#### [PROBLEM TO SOLVE]
Of the entries below, return exactly those lines that fall between the one containing "C2: 15nF (GND, SCL) -> 15nF (+3V3, GND)" and the one containing "R3: 1.5k (+3V3, RESET) -> 7.5k (+3V3, RESET)", the two end lines included.

#### [EXTRACTED INFORMATION]
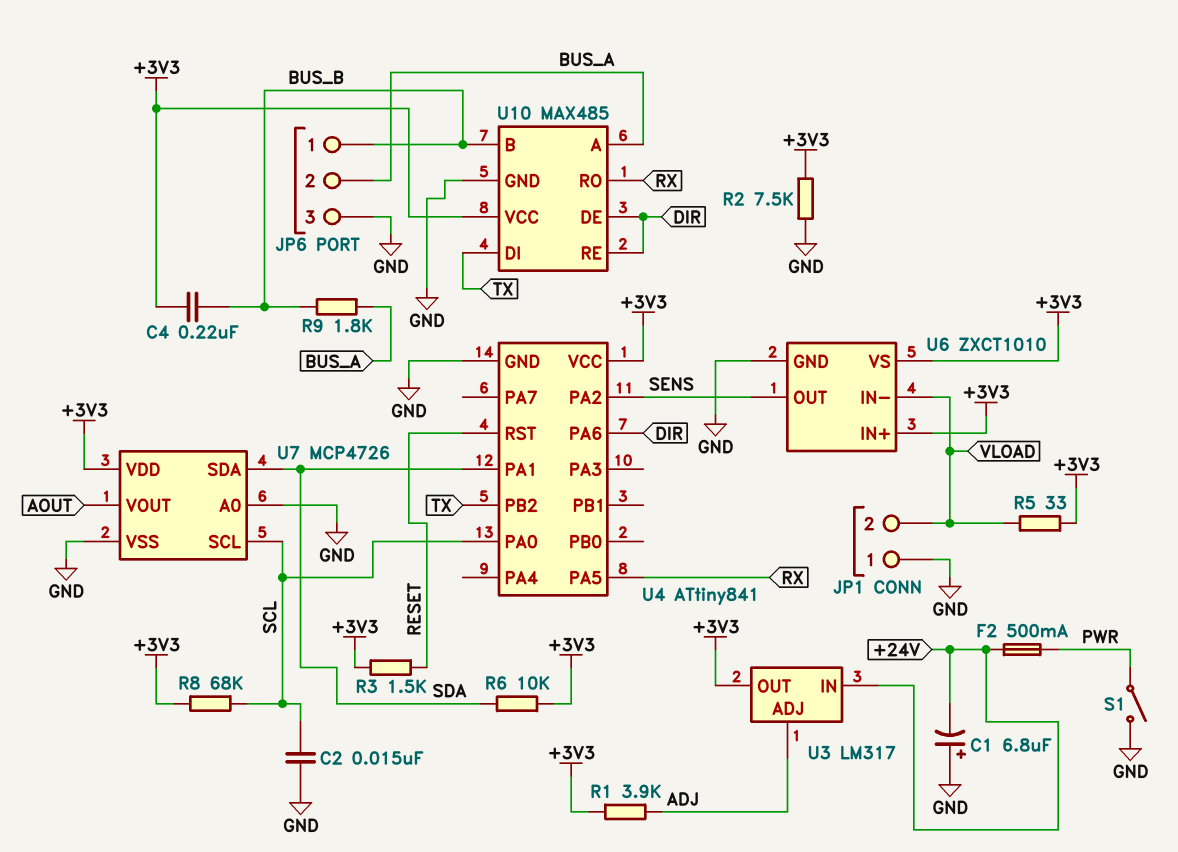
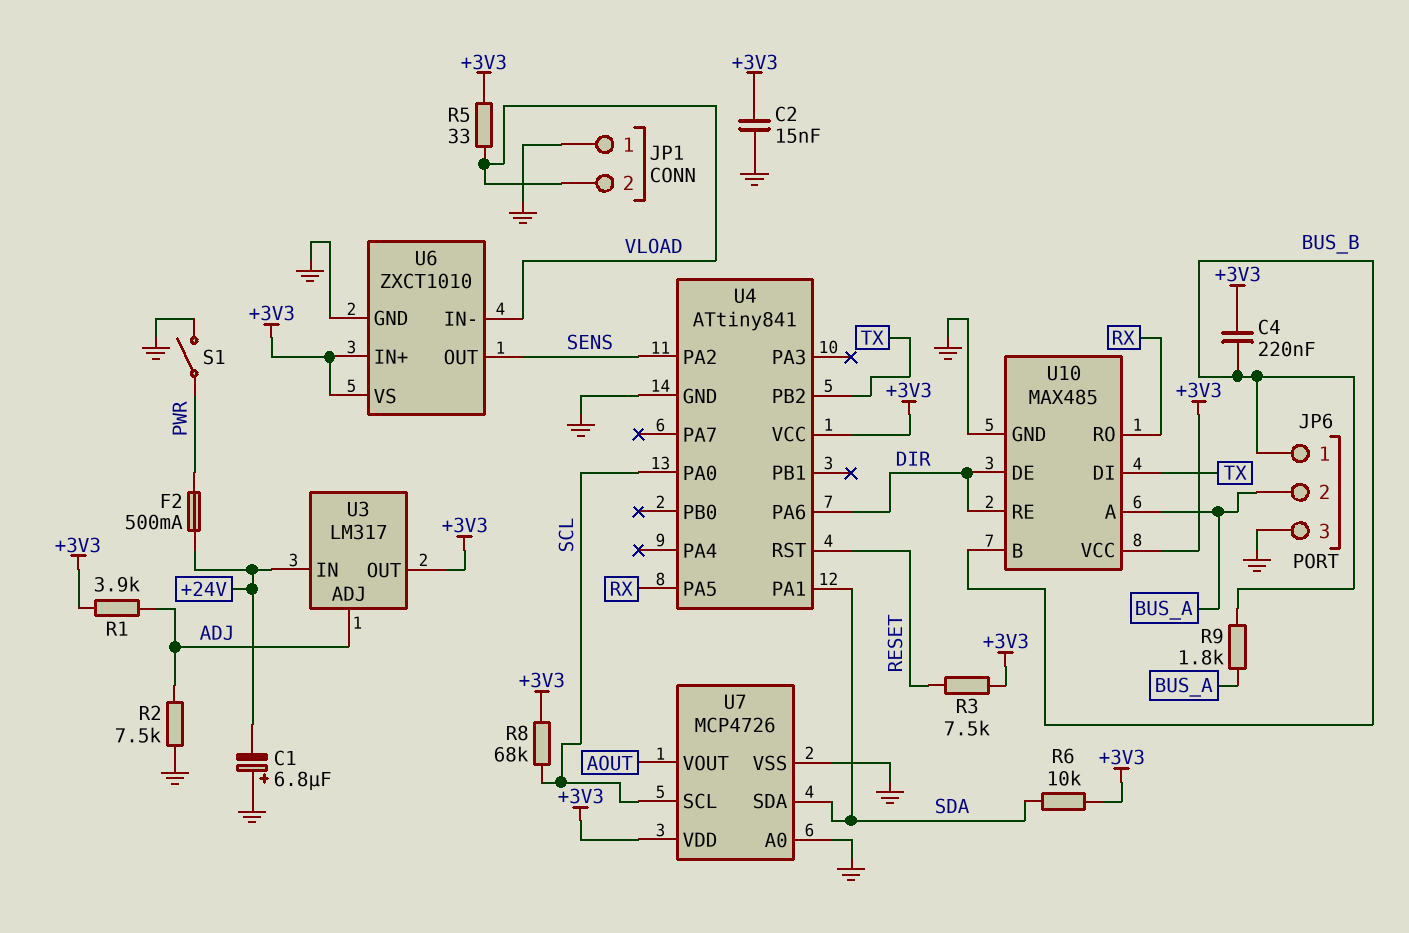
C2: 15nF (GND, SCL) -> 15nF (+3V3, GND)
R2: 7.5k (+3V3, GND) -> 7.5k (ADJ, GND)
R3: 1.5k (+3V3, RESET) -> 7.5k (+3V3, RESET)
==
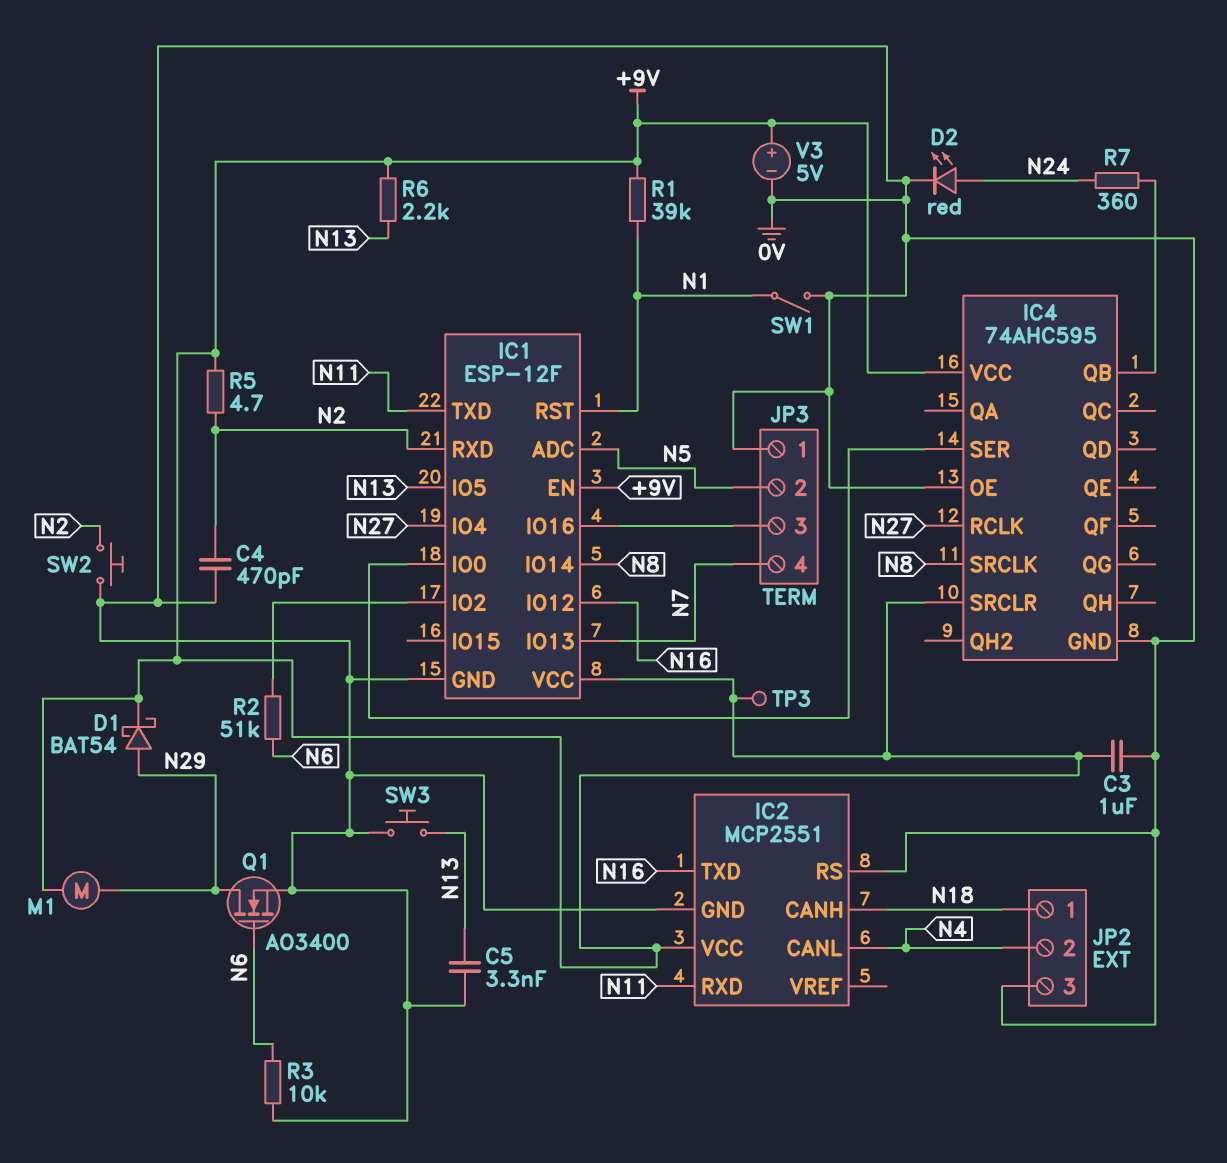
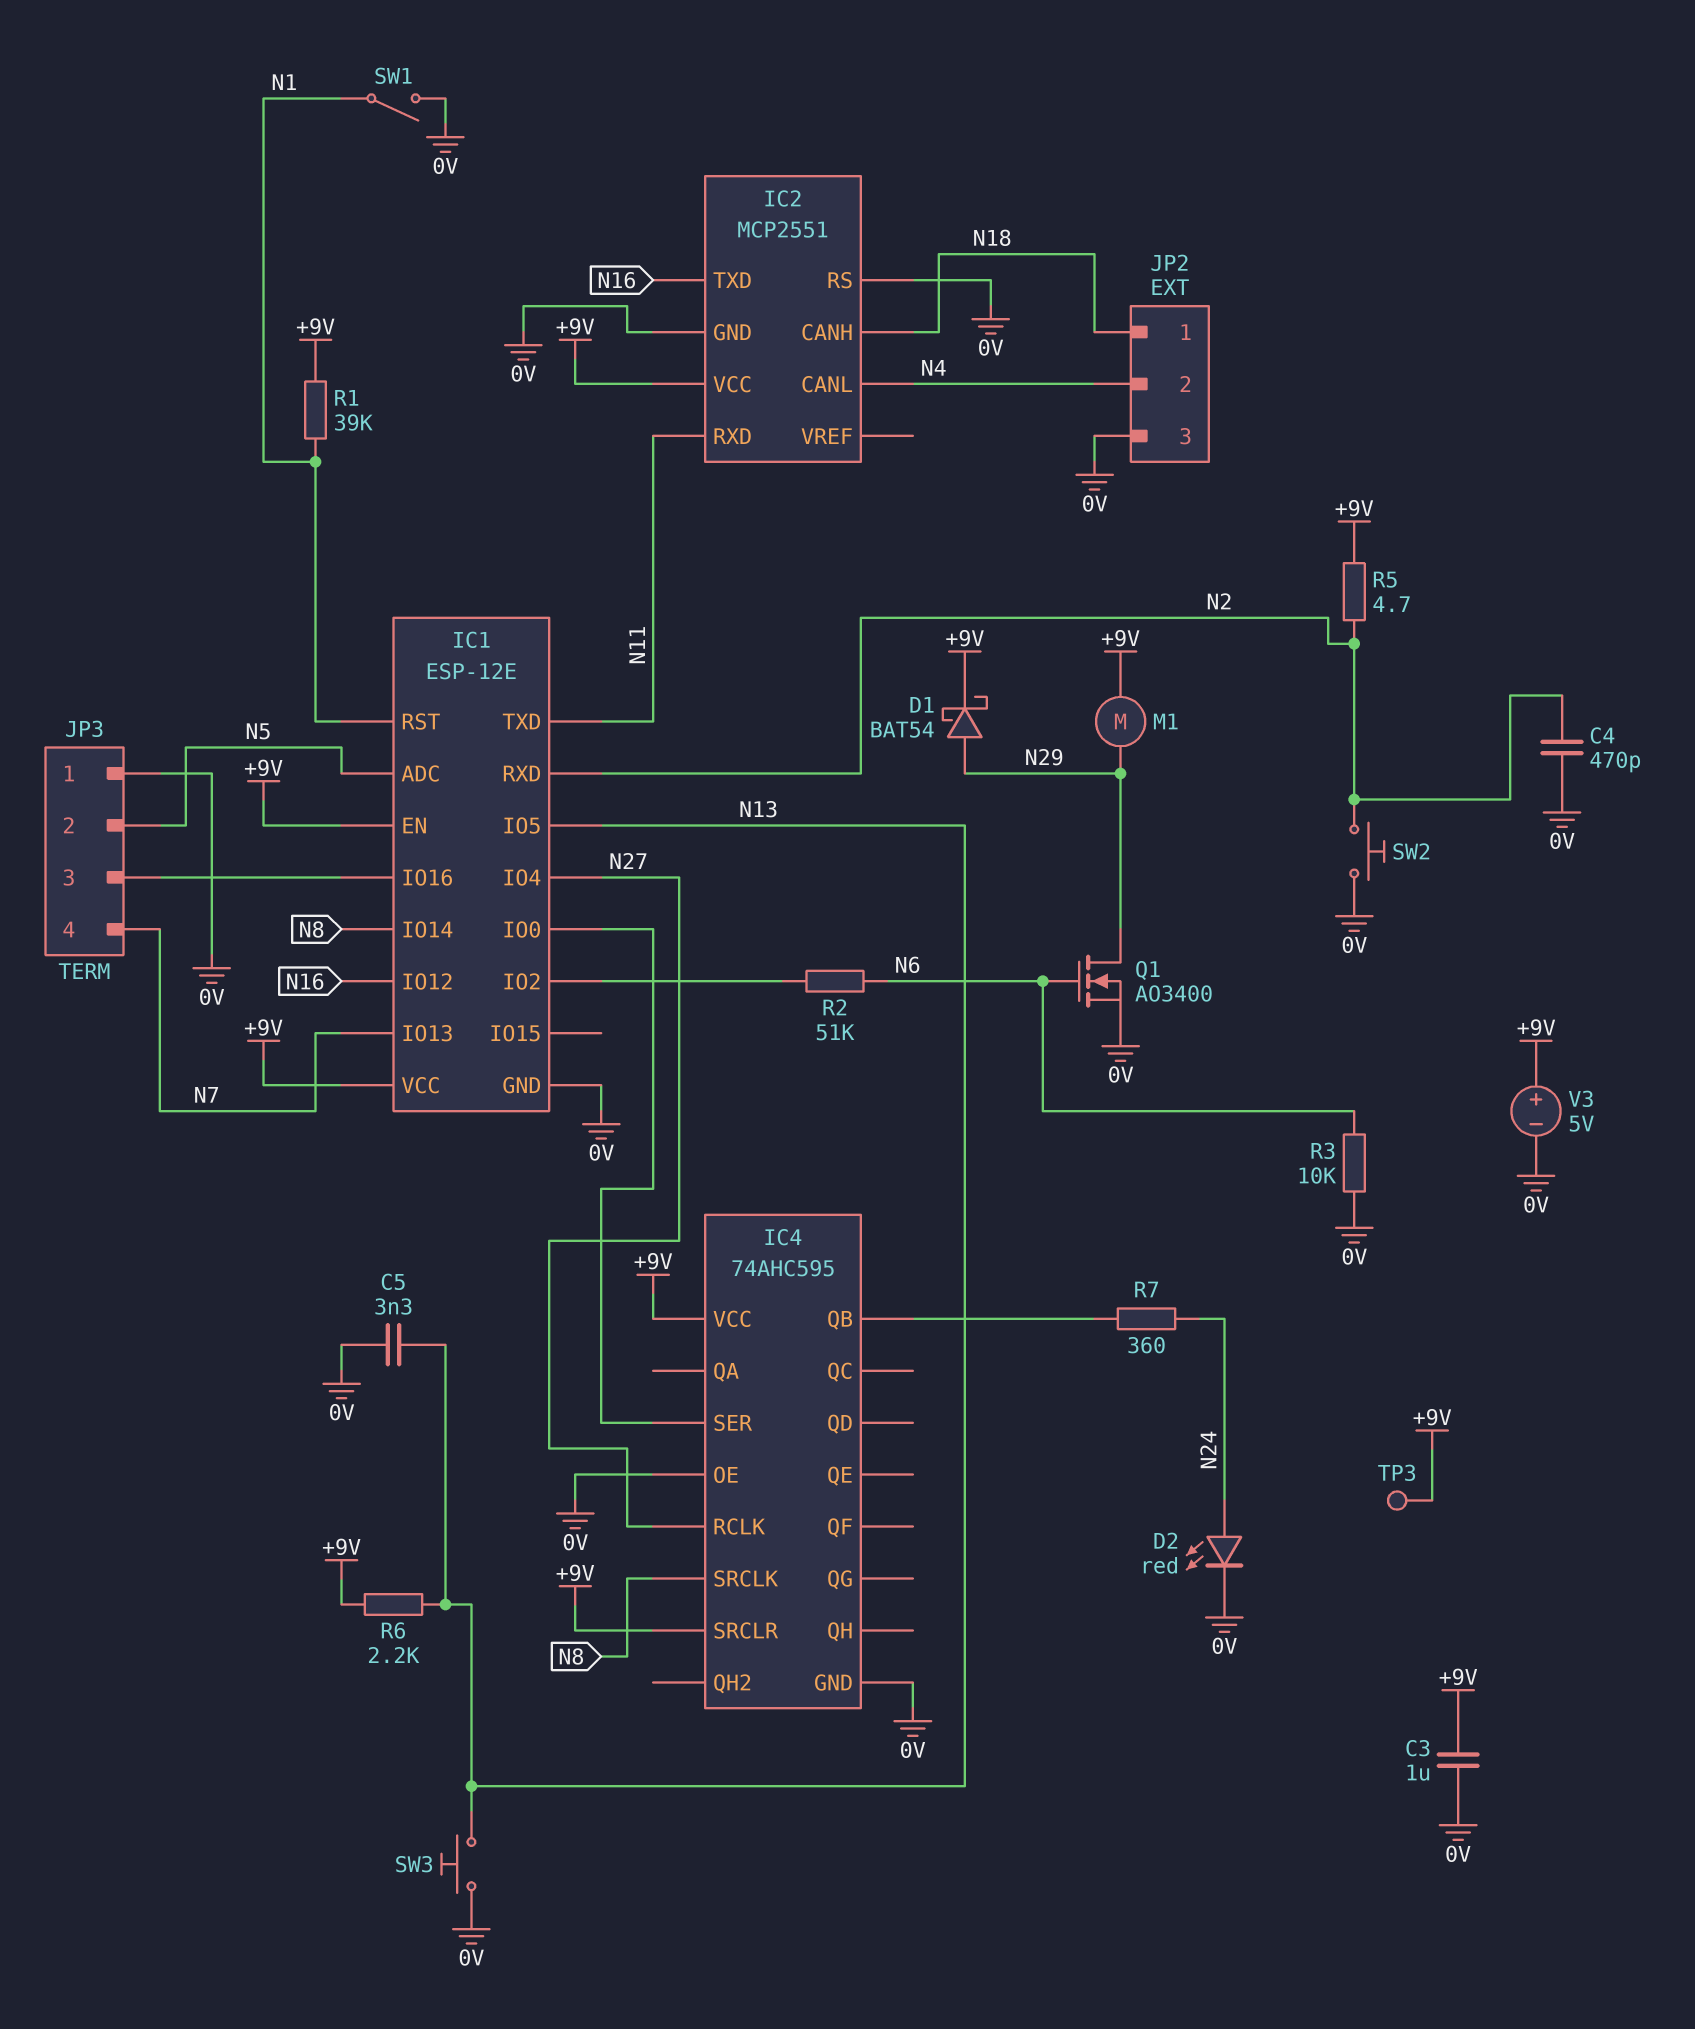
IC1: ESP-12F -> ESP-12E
---
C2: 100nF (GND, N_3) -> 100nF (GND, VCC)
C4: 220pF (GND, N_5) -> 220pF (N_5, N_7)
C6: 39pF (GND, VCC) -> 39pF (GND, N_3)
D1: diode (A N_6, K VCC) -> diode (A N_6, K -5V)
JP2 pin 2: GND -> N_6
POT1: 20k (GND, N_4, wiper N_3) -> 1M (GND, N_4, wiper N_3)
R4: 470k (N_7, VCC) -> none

#### [SOLUTION BELOW]
C2: 15nF (GND, SCL) -> 15nF (+3V3, GND)
R2: 7.5k (+3V3, GND) -> 7.5k (ADJ, GND)
R3: 1.5k (+3V3, RESET) -> 7.5k (+3V3, RESET)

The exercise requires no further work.